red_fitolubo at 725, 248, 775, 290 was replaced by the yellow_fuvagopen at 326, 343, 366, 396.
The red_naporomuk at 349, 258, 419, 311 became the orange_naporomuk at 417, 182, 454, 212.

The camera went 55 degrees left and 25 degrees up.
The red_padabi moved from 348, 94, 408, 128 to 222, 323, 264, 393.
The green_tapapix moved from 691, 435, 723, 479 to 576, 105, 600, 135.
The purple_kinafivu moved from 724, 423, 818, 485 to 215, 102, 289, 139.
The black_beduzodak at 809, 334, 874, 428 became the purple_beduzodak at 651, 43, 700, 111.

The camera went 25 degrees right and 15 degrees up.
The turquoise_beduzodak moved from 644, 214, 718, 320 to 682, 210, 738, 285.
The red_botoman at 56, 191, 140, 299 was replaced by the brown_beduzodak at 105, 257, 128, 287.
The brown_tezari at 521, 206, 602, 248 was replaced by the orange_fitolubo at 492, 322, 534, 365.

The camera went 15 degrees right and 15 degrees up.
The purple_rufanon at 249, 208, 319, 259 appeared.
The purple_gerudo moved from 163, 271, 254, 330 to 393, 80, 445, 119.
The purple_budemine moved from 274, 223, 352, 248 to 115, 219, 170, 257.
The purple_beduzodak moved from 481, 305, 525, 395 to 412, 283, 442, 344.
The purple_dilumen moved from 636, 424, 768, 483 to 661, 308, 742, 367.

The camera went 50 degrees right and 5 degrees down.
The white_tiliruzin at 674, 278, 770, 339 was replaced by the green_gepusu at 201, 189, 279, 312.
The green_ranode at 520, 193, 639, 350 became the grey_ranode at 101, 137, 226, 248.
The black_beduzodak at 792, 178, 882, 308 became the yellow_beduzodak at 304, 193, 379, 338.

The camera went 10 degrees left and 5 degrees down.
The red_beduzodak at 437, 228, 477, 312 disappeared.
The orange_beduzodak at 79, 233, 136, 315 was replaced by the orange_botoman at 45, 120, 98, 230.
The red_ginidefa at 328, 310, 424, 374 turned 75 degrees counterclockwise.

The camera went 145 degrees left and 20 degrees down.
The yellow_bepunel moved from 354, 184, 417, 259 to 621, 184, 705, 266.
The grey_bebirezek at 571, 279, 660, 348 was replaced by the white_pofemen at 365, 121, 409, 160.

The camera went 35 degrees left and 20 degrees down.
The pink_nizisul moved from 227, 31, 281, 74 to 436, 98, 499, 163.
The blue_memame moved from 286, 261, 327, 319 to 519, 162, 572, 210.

# Activity:
Reproduce the whole listing word for word.

# Task result:
red_fitolubo at 725, 248, 775, 290 was replaced by the yellow_fuvagopen at 326, 343, 366, 396.
The red_naporomuk at 349, 258, 419, 311 became the orange_naporomuk at 417, 182, 454, 212.

The camera went 55 degrees left and 25 degrees up.
The red_padabi moved from 348, 94, 408, 128 to 222, 323, 264, 393.
The green_tapapix moved from 691, 435, 723, 479 to 576, 105, 600, 135.
The purple_kinafivu moved from 724, 423, 818, 485 to 215, 102, 289, 139.
The black_beduzodak at 809, 334, 874, 428 became the purple_beduzodak at 651, 43, 700, 111.

The camera went 25 degrees right and 15 degrees up.
The turquoise_beduzodak moved from 644, 214, 718, 320 to 682, 210, 738, 285.
The red_botoman at 56, 191, 140, 299 was replaced by the brown_beduzodak at 105, 257, 128, 287.
The brown_tezari at 521, 206, 602, 248 was replaced by the orange_fitolubo at 492, 322, 534, 365.

The camera went 15 degrees right and 15 degrees up.
The purple_rufanon at 249, 208, 319, 259 appeared.
The purple_gerudo moved from 163, 271, 254, 330 to 393, 80, 445, 119.
The purple_budemine moved from 274, 223, 352, 248 to 115, 219, 170, 257.
The purple_beduzodak moved from 481, 305, 525, 395 to 412, 283, 442, 344.
The purple_dilumen moved from 636, 424, 768, 483 to 661, 308, 742, 367.

The camera went 50 degrees right and 5 degrees down.
The white_tiliruzin at 674, 278, 770, 339 was replaced by the green_gepusu at 201, 189, 279, 312.
The green_ranode at 520, 193, 639, 350 became the grey_ranode at 101, 137, 226, 248.
The black_beduzodak at 792, 178, 882, 308 became the yellow_beduzodak at 304, 193, 379, 338.

The camera went 10 degrees left and 5 degrees down.
The red_beduzodak at 437, 228, 477, 312 disappeared.
The orange_beduzodak at 79, 233, 136, 315 was replaced by the orange_botoman at 45, 120, 98, 230.
The red_ginidefa at 328, 310, 424, 374 turned 75 degrees counterclockwise.

The camera went 145 degrees left and 20 degrees down.
The yellow_bepunel moved from 354, 184, 417, 259 to 621, 184, 705, 266.
The grey_bebirezek at 571, 279, 660, 348 was replaced by the white_pofemen at 365, 121, 409, 160.

The camera went 35 degrees left and 20 degrees down.
The pink_nizisul moved from 227, 31, 281, 74 to 436, 98, 499, 163.
The blue_memame moved from 286, 261, 327, 319 to 519, 162, 572, 210.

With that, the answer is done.